* About this task: Please write out, exactly as given, the line that contains "orange brick K2" and all lines that follow it through the end of the listing, and nothing else.
------------------------------------------------------------------------
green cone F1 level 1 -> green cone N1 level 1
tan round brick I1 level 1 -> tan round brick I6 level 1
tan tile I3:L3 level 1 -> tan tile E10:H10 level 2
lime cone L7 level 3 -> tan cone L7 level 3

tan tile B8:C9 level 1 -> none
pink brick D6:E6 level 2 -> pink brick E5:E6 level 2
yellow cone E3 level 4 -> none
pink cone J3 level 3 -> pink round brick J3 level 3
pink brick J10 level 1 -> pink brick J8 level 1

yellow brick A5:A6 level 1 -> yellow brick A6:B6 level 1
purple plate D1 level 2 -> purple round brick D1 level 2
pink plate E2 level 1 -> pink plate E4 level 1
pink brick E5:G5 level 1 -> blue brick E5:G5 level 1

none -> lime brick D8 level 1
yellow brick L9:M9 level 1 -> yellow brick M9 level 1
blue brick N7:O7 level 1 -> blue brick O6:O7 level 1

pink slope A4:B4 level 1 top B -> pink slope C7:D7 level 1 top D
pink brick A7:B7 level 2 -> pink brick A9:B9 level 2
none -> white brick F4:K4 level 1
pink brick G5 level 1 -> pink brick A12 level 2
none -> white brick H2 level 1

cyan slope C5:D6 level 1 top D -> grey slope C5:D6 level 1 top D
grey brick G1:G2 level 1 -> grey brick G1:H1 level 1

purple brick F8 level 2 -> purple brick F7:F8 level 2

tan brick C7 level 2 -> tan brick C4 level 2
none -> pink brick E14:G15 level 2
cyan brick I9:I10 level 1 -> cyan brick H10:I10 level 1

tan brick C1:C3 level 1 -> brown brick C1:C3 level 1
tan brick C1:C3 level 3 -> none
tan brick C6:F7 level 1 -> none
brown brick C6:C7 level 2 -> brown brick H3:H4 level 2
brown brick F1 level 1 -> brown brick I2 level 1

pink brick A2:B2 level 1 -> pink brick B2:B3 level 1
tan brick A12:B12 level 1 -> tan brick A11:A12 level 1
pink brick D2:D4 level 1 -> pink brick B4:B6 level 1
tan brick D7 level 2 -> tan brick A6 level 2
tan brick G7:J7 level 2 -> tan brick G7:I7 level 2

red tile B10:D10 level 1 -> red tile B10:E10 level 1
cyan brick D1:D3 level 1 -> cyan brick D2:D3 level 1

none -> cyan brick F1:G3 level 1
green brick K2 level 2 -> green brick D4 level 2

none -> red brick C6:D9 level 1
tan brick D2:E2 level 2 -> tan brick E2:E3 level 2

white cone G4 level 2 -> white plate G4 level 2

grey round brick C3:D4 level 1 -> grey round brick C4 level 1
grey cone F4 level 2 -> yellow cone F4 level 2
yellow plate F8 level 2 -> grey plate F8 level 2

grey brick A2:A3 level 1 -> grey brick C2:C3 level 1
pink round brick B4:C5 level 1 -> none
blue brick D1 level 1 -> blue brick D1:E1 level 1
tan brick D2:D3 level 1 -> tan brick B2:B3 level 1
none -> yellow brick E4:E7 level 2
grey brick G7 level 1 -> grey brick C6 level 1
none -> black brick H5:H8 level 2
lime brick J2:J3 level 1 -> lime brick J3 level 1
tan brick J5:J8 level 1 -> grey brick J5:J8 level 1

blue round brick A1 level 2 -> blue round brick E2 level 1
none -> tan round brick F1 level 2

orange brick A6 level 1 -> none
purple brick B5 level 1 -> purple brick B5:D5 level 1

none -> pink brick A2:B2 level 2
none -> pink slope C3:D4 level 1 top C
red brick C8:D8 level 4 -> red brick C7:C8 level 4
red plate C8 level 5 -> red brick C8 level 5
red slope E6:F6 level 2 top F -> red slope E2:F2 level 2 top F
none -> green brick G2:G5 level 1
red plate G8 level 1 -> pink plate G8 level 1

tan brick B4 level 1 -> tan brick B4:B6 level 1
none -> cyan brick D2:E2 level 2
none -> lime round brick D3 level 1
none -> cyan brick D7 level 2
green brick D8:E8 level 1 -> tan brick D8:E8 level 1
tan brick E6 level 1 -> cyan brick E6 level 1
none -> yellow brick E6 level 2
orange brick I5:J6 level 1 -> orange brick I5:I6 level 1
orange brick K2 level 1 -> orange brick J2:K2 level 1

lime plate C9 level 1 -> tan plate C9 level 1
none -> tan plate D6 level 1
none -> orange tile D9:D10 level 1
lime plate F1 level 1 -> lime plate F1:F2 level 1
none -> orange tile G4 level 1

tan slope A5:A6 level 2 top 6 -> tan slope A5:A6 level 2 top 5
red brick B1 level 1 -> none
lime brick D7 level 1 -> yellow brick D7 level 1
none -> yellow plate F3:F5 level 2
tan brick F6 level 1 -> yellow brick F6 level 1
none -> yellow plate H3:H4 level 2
------------------------------------------------------------------------
* Worked solution:
orange brick K2 level 1 -> orange brick J2:K2 level 1

lime plate C9 level 1 -> tan plate C9 level 1
none -> tan plate D6 level 1
none -> orange tile D9:D10 level 1
lime plate F1 level 1 -> lime plate F1:F2 level 1
none -> orange tile G4 level 1

tan slope A5:A6 level 2 top 6 -> tan slope A5:A6 level 2 top 5
red brick B1 level 1 -> none
lime brick D7 level 1 -> yellow brick D7 level 1
none -> yellow plate F3:F5 level 2
tan brick F6 level 1 -> yellow brick F6 level 1
none -> yellow plate H3:H4 level 2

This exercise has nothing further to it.